=== DATASET EXCERPTS ===
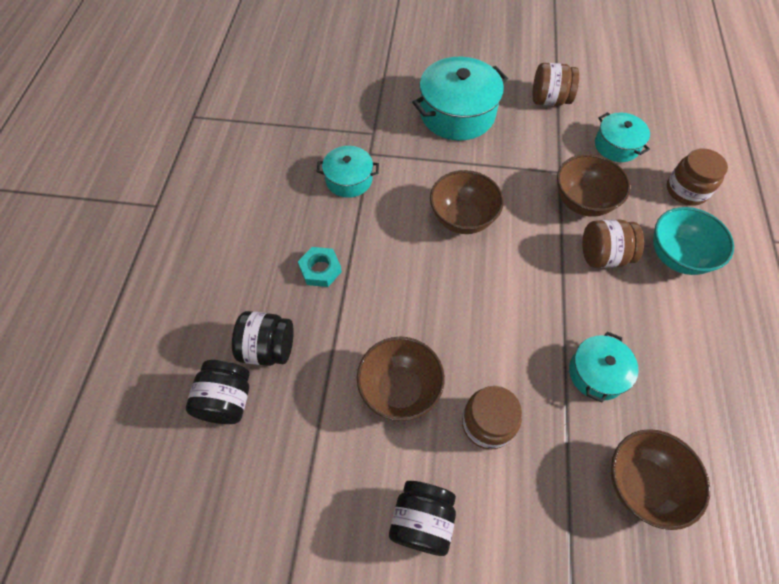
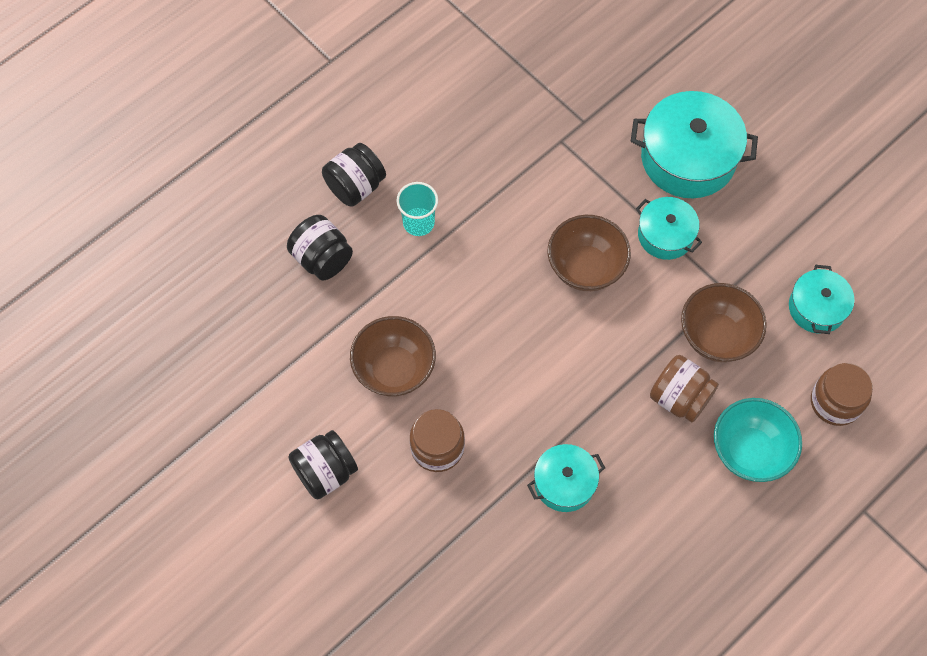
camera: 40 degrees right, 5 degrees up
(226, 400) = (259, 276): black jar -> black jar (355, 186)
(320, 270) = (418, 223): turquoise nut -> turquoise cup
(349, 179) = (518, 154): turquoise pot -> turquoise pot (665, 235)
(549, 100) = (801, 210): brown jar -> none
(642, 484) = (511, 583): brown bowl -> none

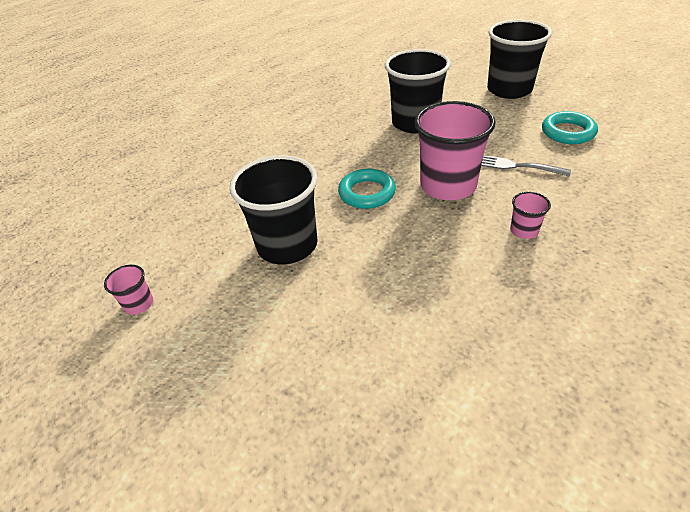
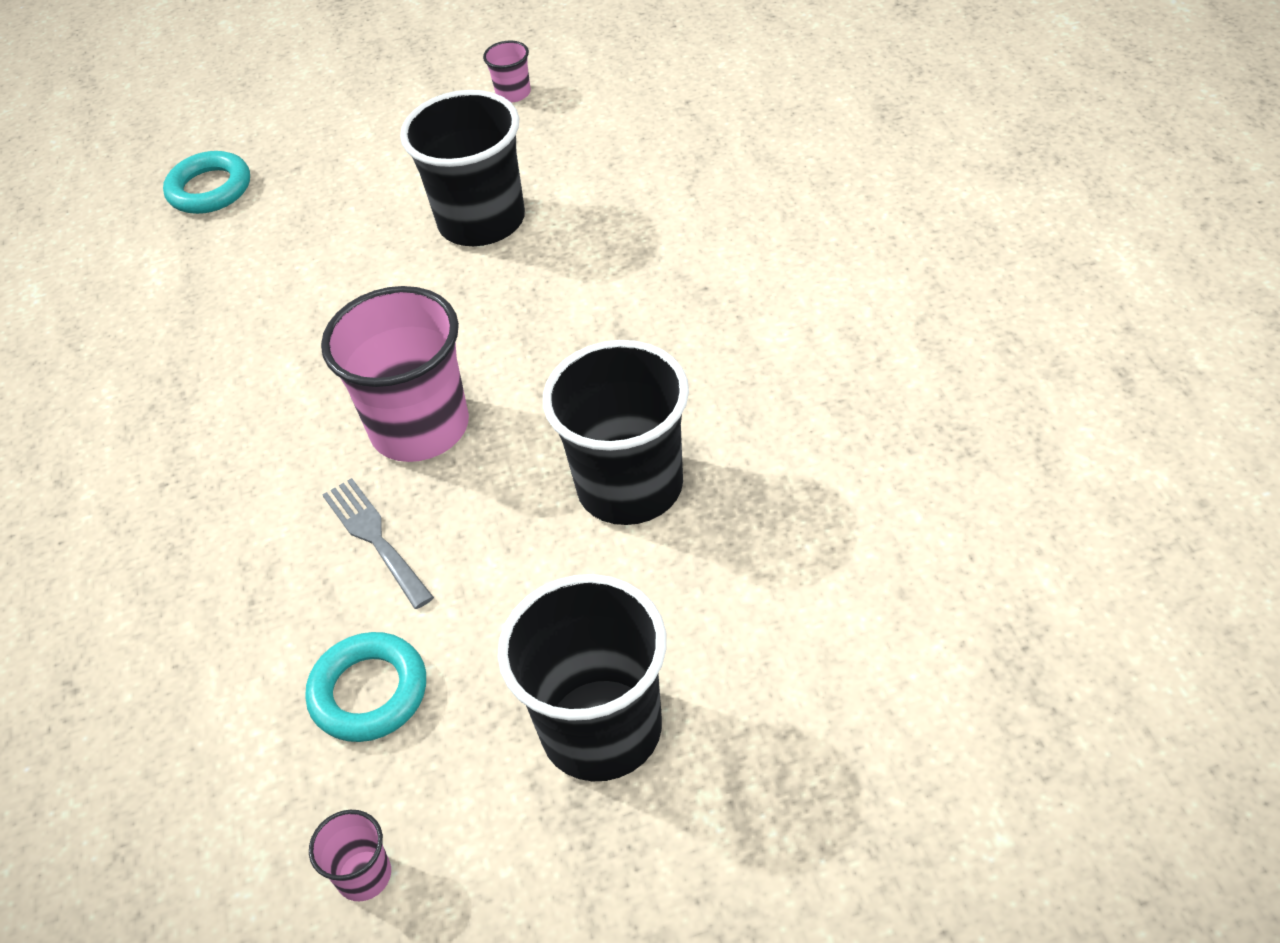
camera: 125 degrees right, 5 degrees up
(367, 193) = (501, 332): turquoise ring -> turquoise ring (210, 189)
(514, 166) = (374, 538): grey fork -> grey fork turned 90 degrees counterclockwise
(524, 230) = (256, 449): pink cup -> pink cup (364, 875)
===
__TASK DETAILS__
Restate the records word for word and drop the images.

__SOLUTION FOR THIS EXERCISE__
camera: 40 degrees right, 5 degrees up
(226, 400) = (259, 276): black jar -> black jar (355, 186)
(320, 270) = (418, 223): turquoise nut -> turquoise cup
(349, 179) = (518, 154): turquoise pot -> turquoise pot (665, 235)
(549, 100) = (801, 210): brown jar -> none
(642, 484) = (511, 583): brown bowl -> none

camera: 125 degrees right, 5 degrees up
(367, 193) = (501, 332): turquoise ring -> turquoise ring (210, 189)
(514, 166) = (374, 538): grey fork -> grey fork turned 90 degrees counterclockwise
(524, 230) = (256, 449): pink cup -> pink cup (364, 875)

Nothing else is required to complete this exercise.